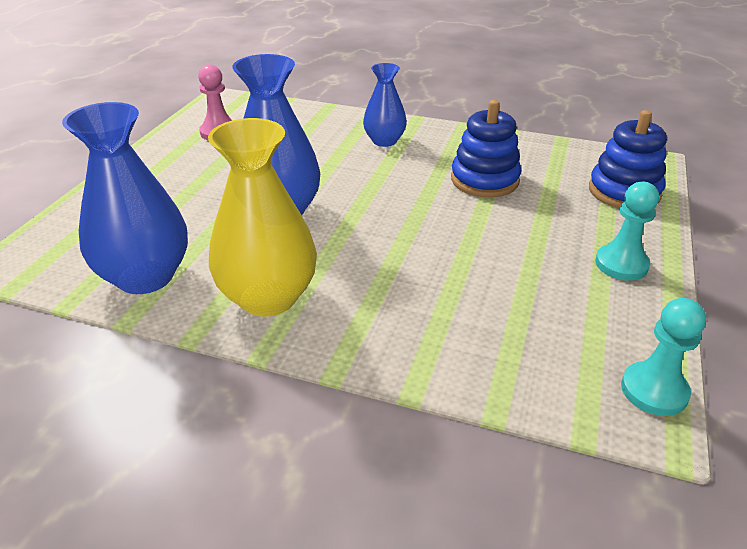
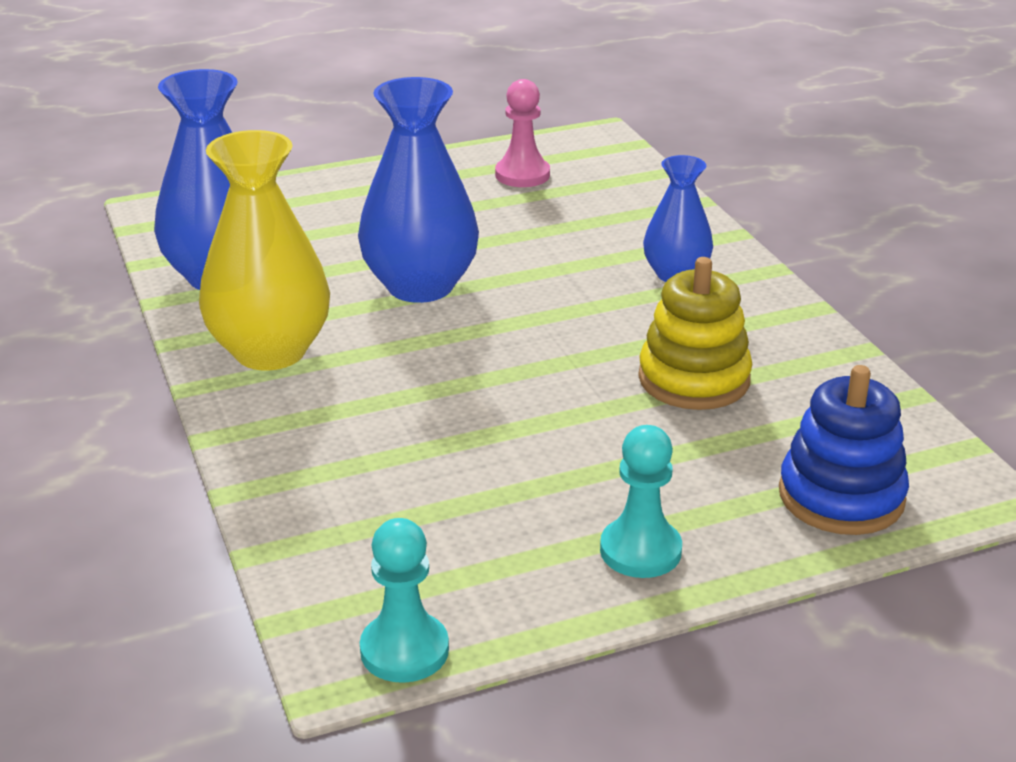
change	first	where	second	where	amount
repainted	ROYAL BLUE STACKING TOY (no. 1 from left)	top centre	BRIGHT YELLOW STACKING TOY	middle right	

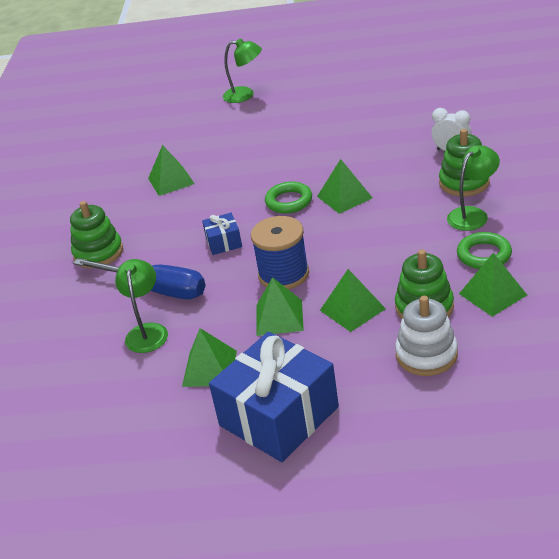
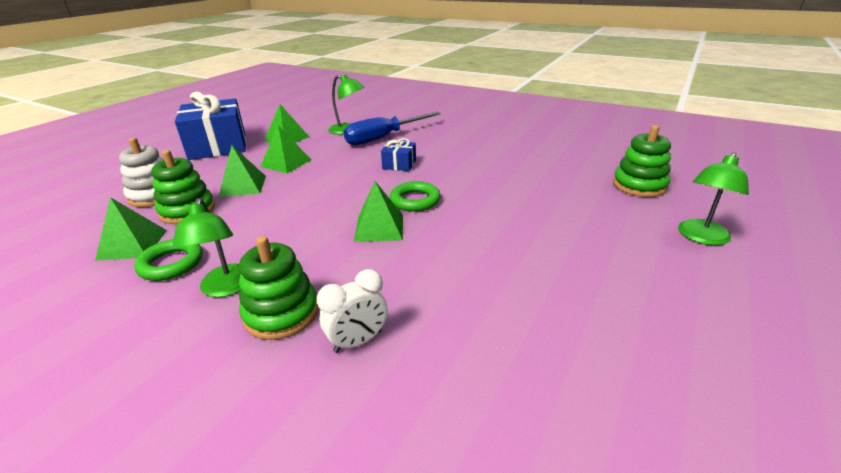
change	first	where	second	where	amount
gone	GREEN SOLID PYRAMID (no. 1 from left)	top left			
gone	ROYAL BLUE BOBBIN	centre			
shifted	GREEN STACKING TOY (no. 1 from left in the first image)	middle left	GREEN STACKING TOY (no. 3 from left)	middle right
=====
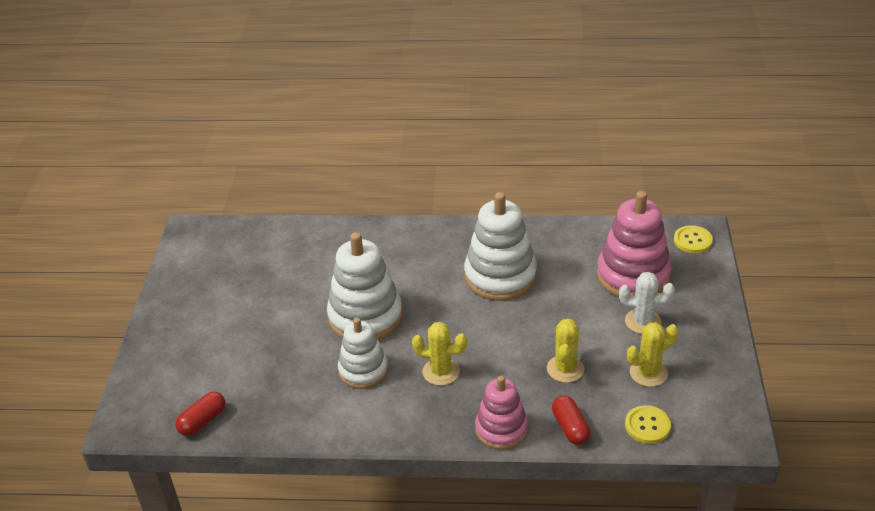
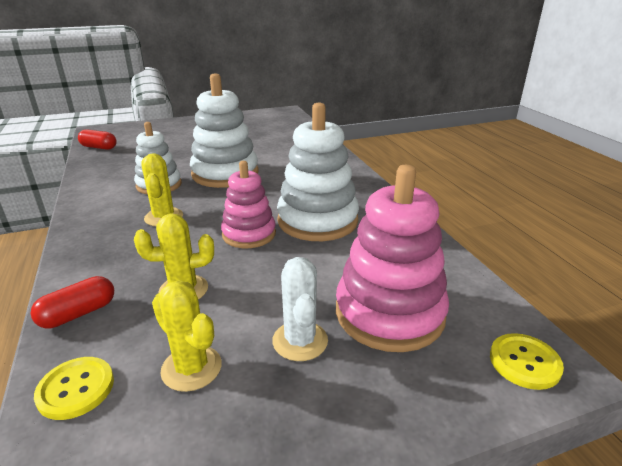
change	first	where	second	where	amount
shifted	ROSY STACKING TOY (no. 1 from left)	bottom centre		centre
=====
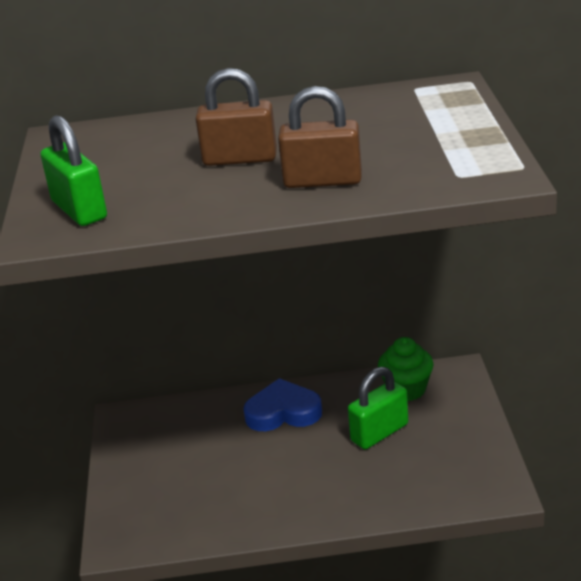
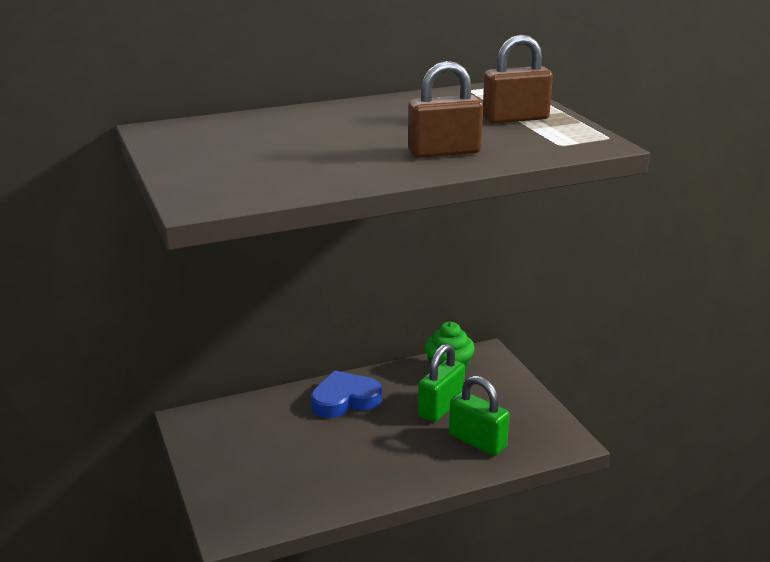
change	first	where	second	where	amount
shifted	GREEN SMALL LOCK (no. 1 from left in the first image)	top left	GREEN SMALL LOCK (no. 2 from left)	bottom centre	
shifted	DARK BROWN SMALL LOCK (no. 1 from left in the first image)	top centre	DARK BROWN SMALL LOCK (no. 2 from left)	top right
=====
_DIRECTIONS_
The expected output is exactly the lines of the listing above between the line holding "SOLID PYRAMID (no." and the line holding "(no. 3 from", inclusive.

_RESPONSE FOR THIS EXERCISE_
gone	GREEN SOLID PYRAMID (no. 1 from left)	top left			
gone	ROYAL BLUE BOBBIN	centre			
shifted	GREEN STACKING TOY (no. 1 from left in the first image)	middle left	GREEN STACKING TOY (no. 3 from left)	middle right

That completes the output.